** start Records to use **

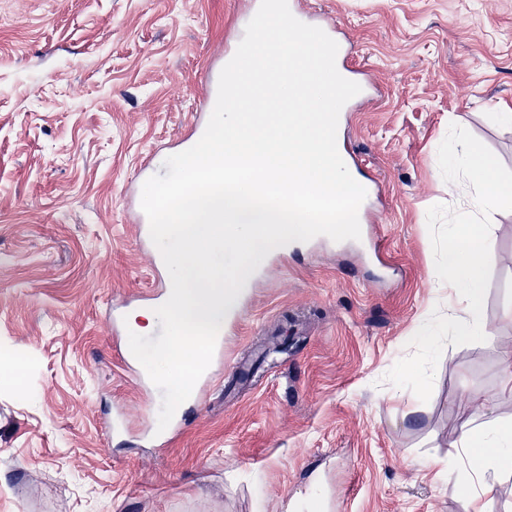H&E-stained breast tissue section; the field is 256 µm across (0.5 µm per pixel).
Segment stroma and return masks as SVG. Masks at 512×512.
Segmentation results:
<instances>
[{
	"instance_id": "obj_1",
	"label": "stroma",
	"mask_w": 512,
	"mask_h": 512,
	"mask_svg": "<svg viewBox=\"0 0 512 512\" xmlns=\"http://www.w3.org/2000/svg\"><path fill=\"white\" fill-rule=\"evenodd\" d=\"M251 0H0V512H467L462 423H512V198L488 231V336L418 338L472 189L462 137L512 183V0H308L378 94L337 137L380 181L360 240L271 251L224 325V361L165 431L106 300L168 282L127 211L166 174L199 67ZM158 162L140 164L148 154ZM487 396L486 407L470 405Z\"/></svg>"
}]
</instances>
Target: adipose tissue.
<instances>
[{
    "instance_id": "ef3b65f1",
    "label": "adipose tissue",
    "mask_w": 512,
    "mask_h": 512,
    "mask_svg": "<svg viewBox=\"0 0 512 512\" xmlns=\"http://www.w3.org/2000/svg\"><path fill=\"white\" fill-rule=\"evenodd\" d=\"M448 165L463 171L473 185V193L468 210L460 215L458 223L448 227L442 260L435 273L439 284L456 297L437 327L452 329L455 336L469 340L487 333L482 310L488 242L483 226L476 224L475 218L502 197L511 196L512 186L498 179L493 159L479 154L462 139L449 141ZM453 446L476 462L470 505L472 512H485L484 498L494 493L503 477L512 476V425L489 428L464 423Z\"/></svg>"
}]
</instances>
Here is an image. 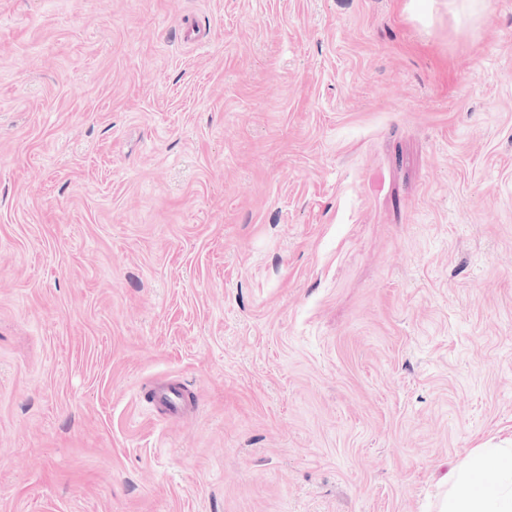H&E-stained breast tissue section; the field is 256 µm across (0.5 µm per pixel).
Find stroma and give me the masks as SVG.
<instances>
[{
  "mask_svg": "<svg viewBox=\"0 0 512 512\" xmlns=\"http://www.w3.org/2000/svg\"><path fill=\"white\" fill-rule=\"evenodd\" d=\"M491 2L0 0V512H435L512 437ZM437 3L447 9L448 20L456 28H468L482 23L490 10L489 0H443ZM176 386L162 383L154 388V401L171 413H178L181 409L180 396Z\"/></svg>",
  "mask_w": 512,
  "mask_h": 512,
  "instance_id": "obj_1",
  "label": "stroma"
}]
</instances>
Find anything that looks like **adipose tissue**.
Listing matches in <instances>:
<instances>
[{
  "mask_svg": "<svg viewBox=\"0 0 512 512\" xmlns=\"http://www.w3.org/2000/svg\"><path fill=\"white\" fill-rule=\"evenodd\" d=\"M495 469L497 481L485 485L484 474ZM438 512H512V448L487 446L443 480Z\"/></svg>",
  "mask_w": 512,
  "mask_h": 512,
  "instance_id": "obj_1",
  "label": "adipose tissue"
}]
</instances>
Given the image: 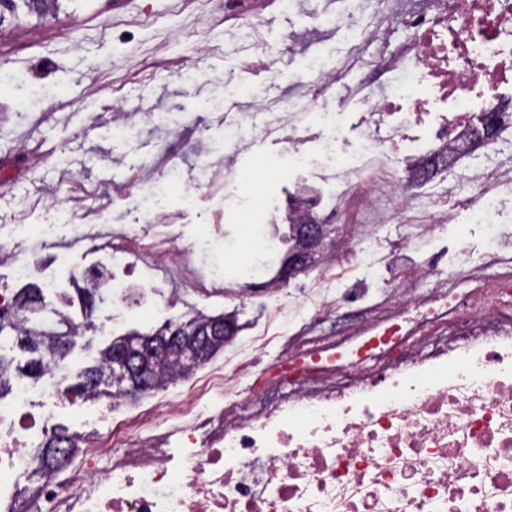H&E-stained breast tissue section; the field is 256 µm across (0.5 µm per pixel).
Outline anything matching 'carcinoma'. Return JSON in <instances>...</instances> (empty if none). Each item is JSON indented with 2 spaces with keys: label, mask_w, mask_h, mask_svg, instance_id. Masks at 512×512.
<instances>
[{
  "label": "carcinoma",
  "mask_w": 512,
  "mask_h": 512,
  "mask_svg": "<svg viewBox=\"0 0 512 512\" xmlns=\"http://www.w3.org/2000/svg\"><path fill=\"white\" fill-rule=\"evenodd\" d=\"M59 0H13L9 13L0 11V25L6 16L18 20L20 16H36L42 18L52 13ZM19 304L23 308H31L42 302L43 294L39 288H23L17 293ZM16 333L17 342L23 349L34 354L27 363L26 370L13 367L12 362L0 356V396L4 394V384L15 374H25L33 378H41L52 373V364L63 361L69 353L72 340L56 335L52 342L45 343L44 337L25 330L21 321L14 320V315L0 316V333L5 329ZM137 341L143 349V363L150 370L158 364L170 362L180 355L177 339L170 338L168 328L164 327L153 334L134 333L127 337L112 341L100 351L94 364L85 366L77 373L78 382L72 390L78 394L93 396H114L115 377L112 366L118 362L125 349ZM77 453L73 446L72 436L63 430H55L45 434L40 446L33 456L34 473L43 475L47 472L61 471L70 464Z\"/></svg>",
  "instance_id": "carcinoma-1"
}]
</instances>
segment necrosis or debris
Here are the masks:
<instances>
[{
	"mask_svg": "<svg viewBox=\"0 0 512 512\" xmlns=\"http://www.w3.org/2000/svg\"><path fill=\"white\" fill-rule=\"evenodd\" d=\"M395 22L406 38L389 36ZM320 24L359 38L345 41L335 69L313 70L307 92L268 108L261 136L288 146L281 196L256 197L237 182L238 126H224V209L273 227L236 281L240 294L258 279L284 288L268 273L286 244L282 226L321 220L335 197L357 201L360 232L323 258L298 329L275 340L262 382L275 397L244 414L237 384L254 348L274 341L260 336L225 370L219 410L200 391L176 405L178 421L152 443L120 429L86 433L85 468L37 478L31 512H512V257L461 242L456 259L472 283L463 293L444 282L420 292L432 268L412 261L458 210L485 228L500 223L512 196V139L500 134L445 189L412 175L427 159L452 168L483 113L498 111L500 133L512 130V0H361ZM355 70L363 82L345 86ZM351 99L363 111H347ZM401 216L408 231L395 223ZM133 239L184 287L218 284L202 267L184 277L189 251L175 237L123 229L100 243L106 260L85 270L75 294L106 291L116 308L149 296L151 284L125 260ZM355 266L394 271L396 297L344 336H307L313 321L357 300L334 275ZM43 429L28 389L13 382L0 398V512H14V476L31 470ZM199 431L203 447L170 451L172 436Z\"/></svg>",
	"mask_w": 512,
	"mask_h": 512,
	"instance_id": "4bbe7bcc",
	"label": "necrosis or debris"
}]
</instances>
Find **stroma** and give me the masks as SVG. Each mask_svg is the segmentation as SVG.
Listing matches in <instances>:
<instances>
[{
  "instance_id": "35a3bbf8",
  "label": "stroma",
  "mask_w": 512,
  "mask_h": 512,
  "mask_svg": "<svg viewBox=\"0 0 512 512\" xmlns=\"http://www.w3.org/2000/svg\"><path fill=\"white\" fill-rule=\"evenodd\" d=\"M57 14L0 25V236L38 260L65 255L64 280H77L92 263L97 238L131 224L137 207L173 216L172 233L194 243L197 261L235 278L258 249L250 224L224 221V123L246 112L247 98L280 102L297 95L311 64L330 70L343 36L316 33L308 46L282 51L288 30L311 28V18L268 7L260 31L271 52L255 59L243 31L224 20V0H60ZM124 119L126 136L113 134ZM267 120L248 114L237 173L256 190L278 181L282 145L254 137ZM195 187L192 202L184 191ZM471 230L466 214L422 244L436 254L437 279L461 288L462 266L454 263L459 238ZM154 291L174 295L162 315L112 309L100 298L83 300L91 316L56 372L60 403L40 407L46 430L83 433L107 423L98 399H71L76 370L89 364L112 338L152 333L197 315L232 314L239 328L232 344L197 367L196 382H177L126 401L127 418L151 406L175 404L203 389L237 347L254 336H276L294 326L306 274L288 288L257 298L225 299L223 290L184 292L161 269L145 270ZM107 333H99V326Z\"/></svg>"
}]
</instances>
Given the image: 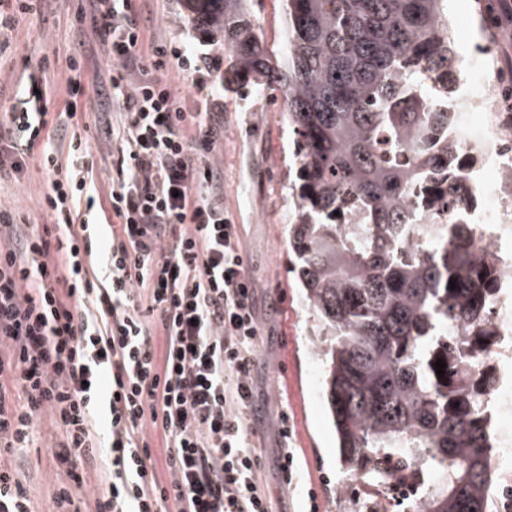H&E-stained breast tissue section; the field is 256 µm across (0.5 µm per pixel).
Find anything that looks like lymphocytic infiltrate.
<instances>
[{
	"label": "lymphocytic infiltrate",
	"instance_id": "f902f5d3",
	"mask_svg": "<svg viewBox=\"0 0 512 512\" xmlns=\"http://www.w3.org/2000/svg\"><path fill=\"white\" fill-rule=\"evenodd\" d=\"M89 2L75 23L103 40V99L119 105L107 129L122 142L108 245L99 200L81 176L91 157L83 138L72 136L60 160L44 135L40 94L32 110L0 123V171H19V153L40 149L52 218L20 224L0 206V512H32L14 458L46 409L64 436L63 460L107 463L95 512H271L248 431L254 290L224 215V171L198 156L224 127L211 113L185 112L164 57L128 84L142 41L132 0ZM151 428L165 440L168 487L149 466Z\"/></svg>",
	"mask_w": 512,
	"mask_h": 512
}]
</instances>
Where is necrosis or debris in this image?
I'll return each instance as SVG.
<instances>
[{"label":"necrosis or debris","mask_w":512,"mask_h":512,"mask_svg":"<svg viewBox=\"0 0 512 512\" xmlns=\"http://www.w3.org/2000/svg\"><path fill=\"white\" fill-rule=\"evenodd\" d=\"M469 88L462 95L461 113L448 129V139L466 158L472 190L483 198L482 207H461L447 215L449 225H469L470 237L480 259L498 267V294L488 307L483 327L492 329L493 342L469 353L476 371L496 375L497 385L487 401L495 417L496 446L502 462H512V372L504 358L512 359V201L501 187L512 181V80L475 62L463 76Z\"/></svg>","instance_id":"obj_1"}]
</instances>
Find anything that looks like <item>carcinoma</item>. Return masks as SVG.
I'll use <instances>...</instances> for the list:
<instances>
[{
  "instance_id": "carcinoma-1",
  "label": "carcinoma",
  "mask_w": 512,
  "mask_h": 512,
  "mask_svg": "<svg viewBox=\"0 0 512 512\" xmlns=\"http://www.w3.org/2000/svg\"><path fill=\"white\" fill-rule=\"evenodd\" d=\"M180 2L229 55L224 86L283 96L288 258L314 321L340 467L370 475L376 512L381 464L423 486L417 512H488L498 449L486 381L461 353L493 336L474 325L498 292L497 267L464 233L424 221L426 208L474 198L448 146L461 78L448 0H283L279 54L259 37L253 0ZM412 182L426 206L407 202ZM409 224L422 243L404 259Z\"/></svg>"
}]
</instances>
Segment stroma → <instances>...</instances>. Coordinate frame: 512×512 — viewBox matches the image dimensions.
Masks as SVG:
<instances>
[{"label":"stroma","mask_w":512,"mask_h":512,"mask_svg":"<svg viewBox=\"0 0 512 512\" xmlns=\"http://www.w3.org/2000/svg\"><path fill=\"white\" fill-rule=\"evenodd\" d=\"M450 30L461 58L474 47L485 46L483 62L498 69L505 54H512V25H486L500 13L501 0H451ZM88 0H51L26 16L12 34V61L0 63V120L17 106V88L33 74L50 101L49 126L54 143L67 154L72 134L89 141L94 165L86 176L100 195H107L116 177L117 144L98 135L100 96L98 81L106 80L103 43L91 27L74 26V14L87 9ZM142 26L140 67L129 82L152 69L156 49L181 47L194 59L185 66L169 57L166 70L185 100L187 111L210 112L224 125V138L211 145L208 161L224 170V212L238 231L247 277L258 291V352L252 377L255 405L248 423L261 456V478L274 512H298L306 488H314L319 512H355L352 499L338 488L350 483L336 460L335 441L320 393V369L312 353L308 314L296 276L288 263V171L293 151L288 128L281 118L280 92L224 87L229 65L224 51L184 18L179 0H133ZM85 58V70L97 82H85L75 116L65 115L68 58ZM213 85L212 97L198 93L195 84ZM47 177L39 154L22 159L17 174L0 175V205L19 213L30 224H47L43 207ZM62 435L51 411H43L30 447L22 449L16 466L27 488L34 512H94V496L104 486L105 462L78 468L85 491L74 506L59 508L58 474L65 464L57 458ZM291 450L299 473L298 485H289L278 468L283 450Z\"/></svg>","instance_id":"1"}]
</instances>
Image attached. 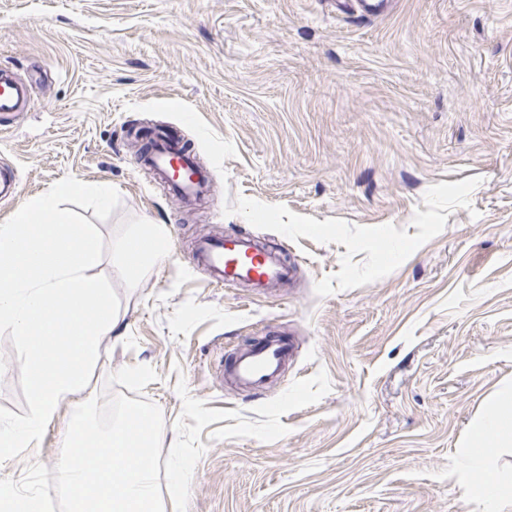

** end Records to use **

(What this task involves)
In the listing above, count each line that holds the string "item". Give the number only.

(Final result)
2